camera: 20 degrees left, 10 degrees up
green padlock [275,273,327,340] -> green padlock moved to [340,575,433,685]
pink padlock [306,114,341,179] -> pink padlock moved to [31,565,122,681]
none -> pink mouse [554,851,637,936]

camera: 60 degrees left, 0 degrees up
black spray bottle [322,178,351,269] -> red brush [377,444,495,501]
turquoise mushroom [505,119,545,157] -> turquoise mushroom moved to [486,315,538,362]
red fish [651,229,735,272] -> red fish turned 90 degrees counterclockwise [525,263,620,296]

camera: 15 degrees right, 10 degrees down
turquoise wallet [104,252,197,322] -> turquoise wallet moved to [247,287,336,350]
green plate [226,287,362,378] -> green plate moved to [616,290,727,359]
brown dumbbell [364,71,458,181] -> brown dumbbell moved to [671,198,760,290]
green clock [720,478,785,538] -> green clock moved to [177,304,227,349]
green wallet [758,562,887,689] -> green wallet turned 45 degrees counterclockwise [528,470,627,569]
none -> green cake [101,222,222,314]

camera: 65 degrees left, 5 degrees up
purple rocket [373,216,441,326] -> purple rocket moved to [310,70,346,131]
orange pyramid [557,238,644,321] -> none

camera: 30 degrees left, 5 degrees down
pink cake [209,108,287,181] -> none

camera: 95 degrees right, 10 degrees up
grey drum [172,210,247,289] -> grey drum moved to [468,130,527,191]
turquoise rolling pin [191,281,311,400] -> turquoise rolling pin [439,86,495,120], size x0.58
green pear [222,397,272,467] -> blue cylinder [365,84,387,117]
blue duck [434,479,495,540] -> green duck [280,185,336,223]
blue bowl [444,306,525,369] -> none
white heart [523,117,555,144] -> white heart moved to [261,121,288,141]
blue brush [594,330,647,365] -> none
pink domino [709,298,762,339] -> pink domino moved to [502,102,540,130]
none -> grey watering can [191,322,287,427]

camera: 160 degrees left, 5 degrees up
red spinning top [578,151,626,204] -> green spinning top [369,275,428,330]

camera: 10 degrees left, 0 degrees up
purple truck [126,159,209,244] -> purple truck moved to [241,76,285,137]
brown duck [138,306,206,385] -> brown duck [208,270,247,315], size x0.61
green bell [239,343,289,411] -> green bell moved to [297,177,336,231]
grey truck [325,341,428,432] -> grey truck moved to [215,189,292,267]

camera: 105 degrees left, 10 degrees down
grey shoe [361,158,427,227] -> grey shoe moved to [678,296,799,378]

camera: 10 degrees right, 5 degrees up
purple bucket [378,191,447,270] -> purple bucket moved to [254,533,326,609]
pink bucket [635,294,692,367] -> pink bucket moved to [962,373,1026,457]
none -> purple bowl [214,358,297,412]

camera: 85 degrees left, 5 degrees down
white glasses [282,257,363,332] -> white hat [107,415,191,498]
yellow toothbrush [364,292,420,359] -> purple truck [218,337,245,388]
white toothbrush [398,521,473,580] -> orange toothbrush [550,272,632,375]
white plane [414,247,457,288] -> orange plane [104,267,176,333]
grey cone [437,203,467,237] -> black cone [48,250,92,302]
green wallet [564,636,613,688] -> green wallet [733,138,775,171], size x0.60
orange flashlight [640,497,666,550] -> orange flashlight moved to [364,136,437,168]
+++
Copy out the full material exactly as it appears.

Reply to the exercise:
camera: 20 degrees left, 10 degrees up
green padlock [275,273,327,340] -> green padlock moved to [340,575,433,685]
pink padlock [306,114,341,179] -> pink padlock moved to [31,565,122,681]
none -> pink mouse [554,851,637,936]

camera: 60 degrees left, 0 degrees up
black spray bottle [322,178,351,269] -> red brush [377,444,495,501]
turquoise mushroom [505,119,545,157] -> turquoise mushroom moved to [486,315,538,362]
red fish [651,229,735,272] -> red fish turned 90 degrees counterclockwise [525,263,620,296]

camera: 15 degrees right, 10 degrees down
turquoise wallet [104,252,197,322] -> turquoise wallet moved to [247,287,336,350]
green plate [226,287,362,378] -> green plate moved to [616,290,727,359]
brown dumbbell [364,71,458,181] -> brown dumbbell moved to [671,198,760,290]
green clock [720,478,785,538] -> green clock moved to [177,304,227,349]
green wallet [758,562,887,689] -> green wallet turned 45 degrees counterclockwise [528,470,627,569]
none -> green cake [101,222,222,314]

camera: 65 degrees left, 5 degrees up
purple rocket [373,216,441,326] -> purple rocket moved to [310,70,346,131]
orange pyramid [557,238,644,321] -> none

camera: 30 degrees left, 5 degrees down
pink cake [209,108,287,181] -> none

camera: 95 degrees right, 10 degrees up
grey drum [172,210,247,289] -> grey drum moved to [468,130,527,191]
turquoise rolling pin [191,281,311,400] -> turquoise rolling pin [439,86,495,120], size x0.58
green pear [222,397,272,467] -> blue cylinder [365,84,387,117]
blue duck [434,479,495,540] -> green duck [280,185,336,223]
blue bowl [444,306,525,369] -> none
white heart [523,117,555,144] -> white heart moved to [261,121,288,141]
blue brush [594,330,647,365] -> none
pink domino [709,298,762,339] -> pink domino moved to [502,102,540,130]
none -> grey watering can [191,322,287,427]

camera: 160 degrees left, 5 degrees up
red spinning top [578,151,626,204] -> green spinning top [369,275,428,330]

camera: 10 degrees left, 0 degrees up
purple truck [126,159,209,244] -> purple truck moved to [241,76,285,137]
brown duck [138,306,206,385] -> brown duck [208,270,247,315], size x0.61
green bell [239,343,289,411] -> green bell moved to [297,177,336,231]
grey truck [325,341,428,432] -> grey truck moved to [215,189,292,267]

camera: 105 degrees left, 10 degrees down
grey shoe [361,158,427,227] -> grey shoe moved to [678,296,799,378]

camera: 10 degrees right, 5 degrees up
purple bucket [378,191,447,270] -> purple bucket moved to [254,533,326,609]
pink bucket [635,294,692,367] -> pink bucket moved to [962,373,1026,457]
none -> purple bowl [214,358,297,412]

camera: 85 degrees left, 5 degrees down
white glasses [282,257,363,332] -> white hat [107,415,191,498]
yellow toothbrush [364,292,420,359] -> purple truck [218,337,245,388]
white toothbrush [398,521,473,580] -> orange toothbrush [550,272,632,375]
white plane [414,247,457,288] -> orange plane [104,267,176,333]
grey cone [437,203,467,237] -> black cone [48,250,92,302]
green wallet [564,636,613,688] -> green wallet [733,138,775,171], size x0.60
orange flashlight [640,497,666,550] -> orange flashlight moved to [364,136,437,168]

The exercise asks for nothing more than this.